Your instructions:
Take the lines from the one containing "RTC pin SCL: D7 -> D0" through the final line below and restate them exactly. Omit the pictures.
:::
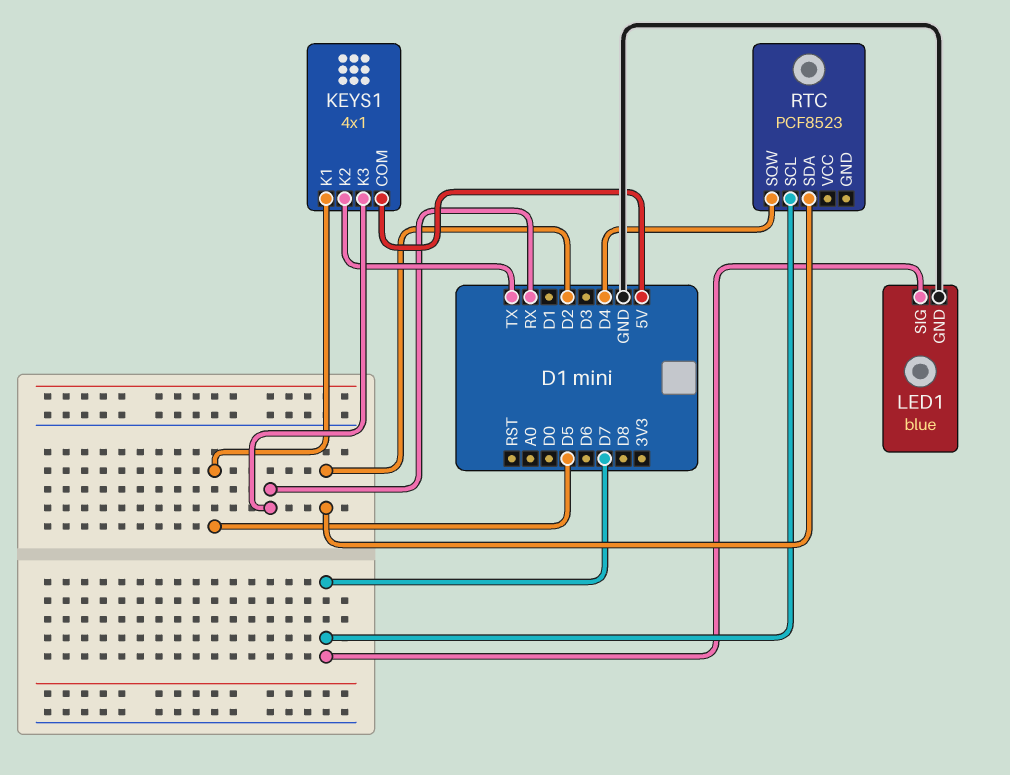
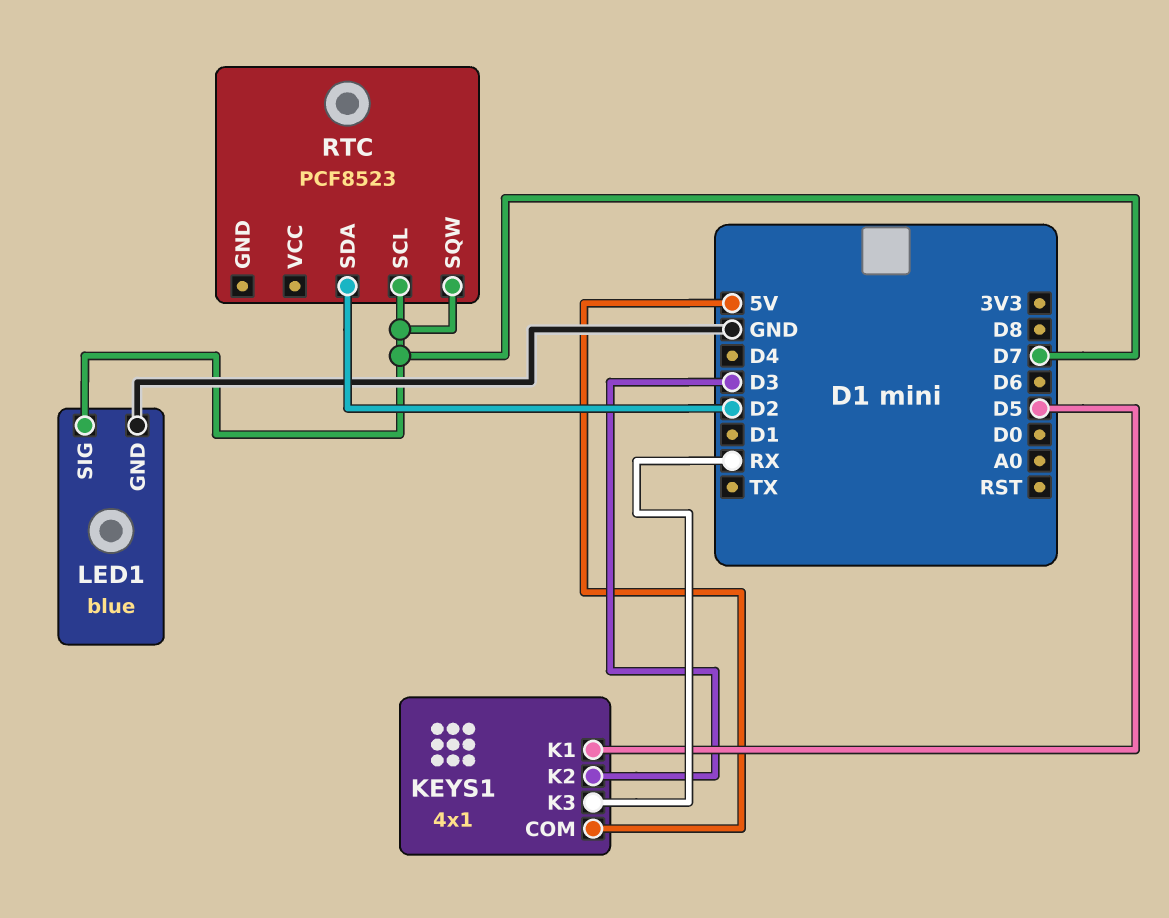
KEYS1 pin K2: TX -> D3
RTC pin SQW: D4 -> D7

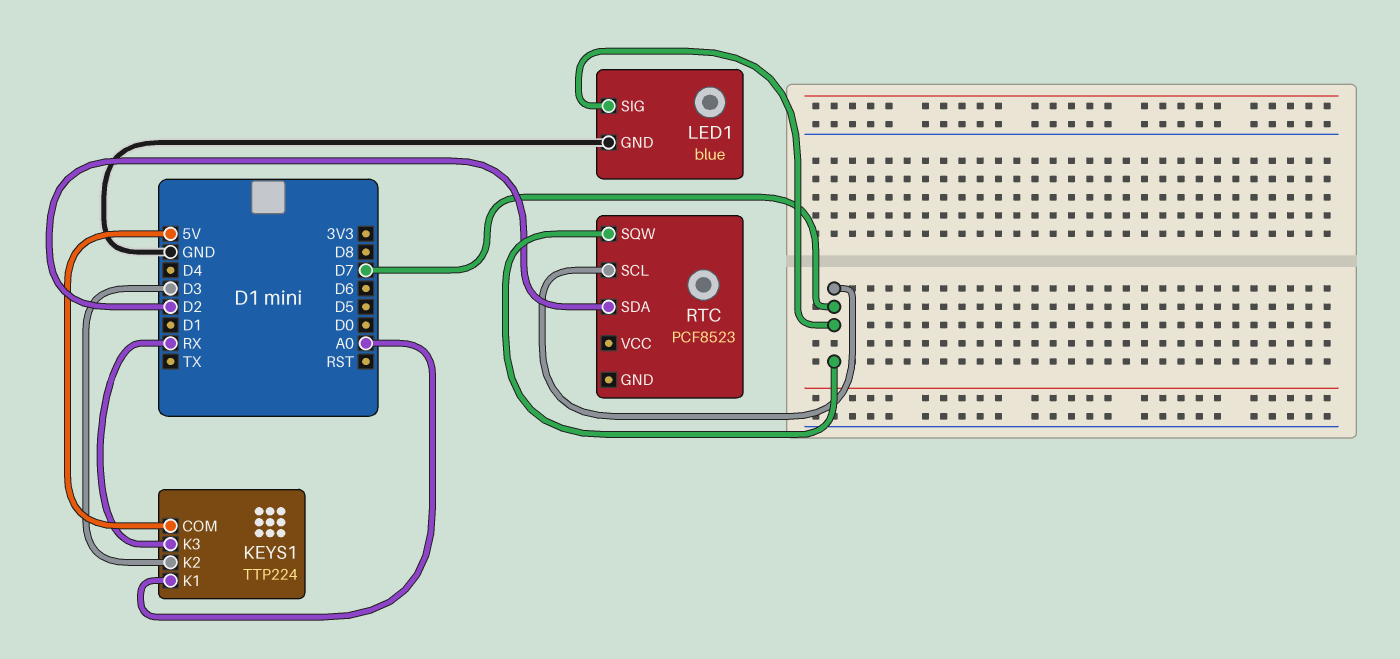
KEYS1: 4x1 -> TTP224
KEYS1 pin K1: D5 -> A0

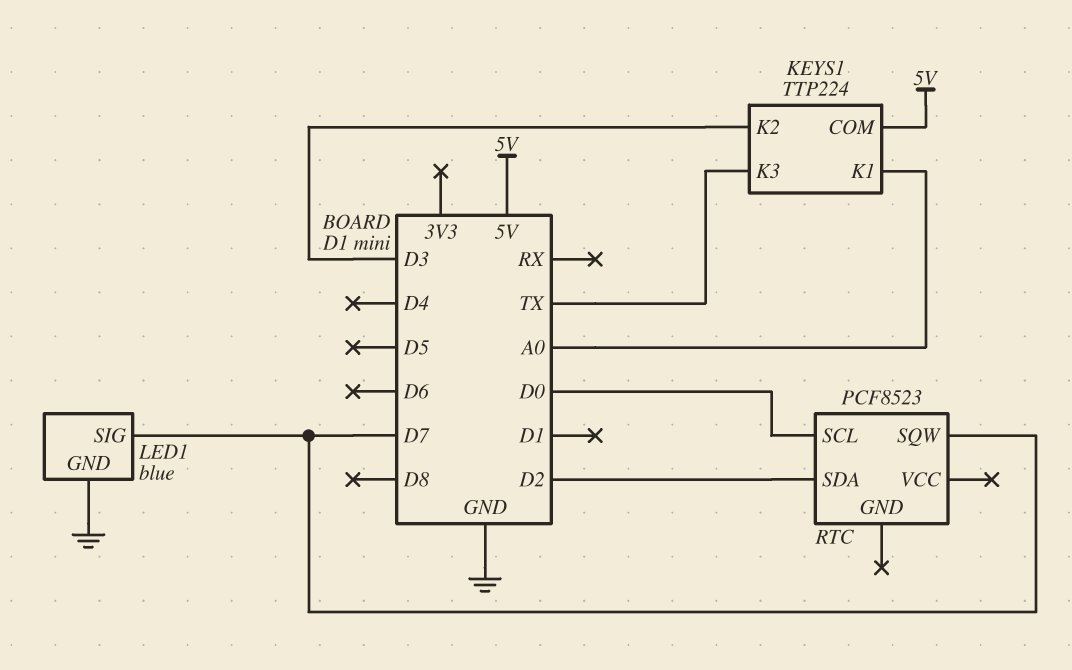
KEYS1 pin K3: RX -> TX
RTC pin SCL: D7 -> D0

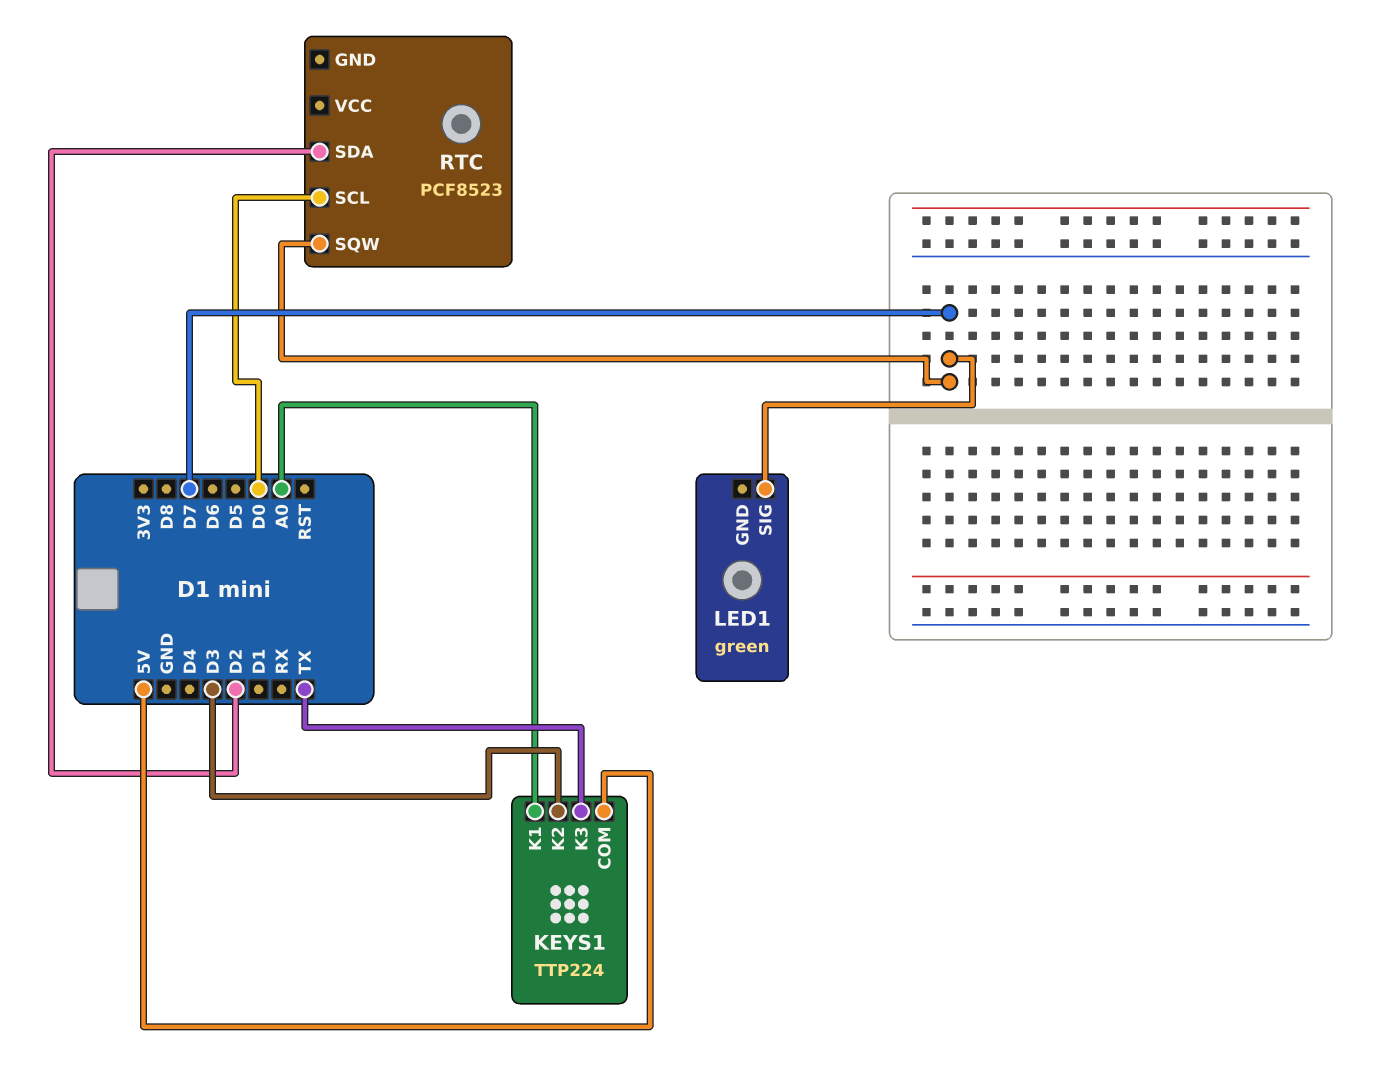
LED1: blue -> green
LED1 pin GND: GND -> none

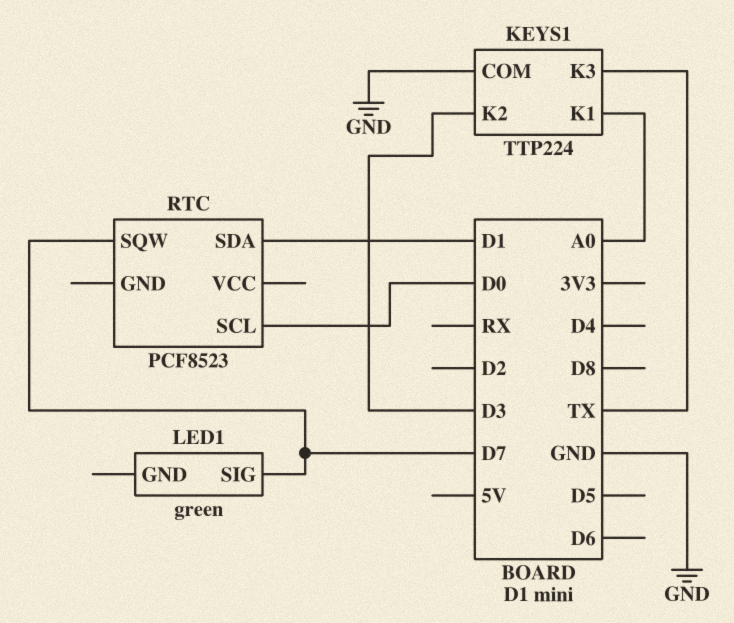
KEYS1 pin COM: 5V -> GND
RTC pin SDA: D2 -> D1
:::
Solution for this task:
RTC pin SCL: D7 -> D0

LED1: blue -> green
LED1 pin GND: GND -> none

KEYS1 pin COM: 5V -> GND
RTC pin SDA: D2 -> D1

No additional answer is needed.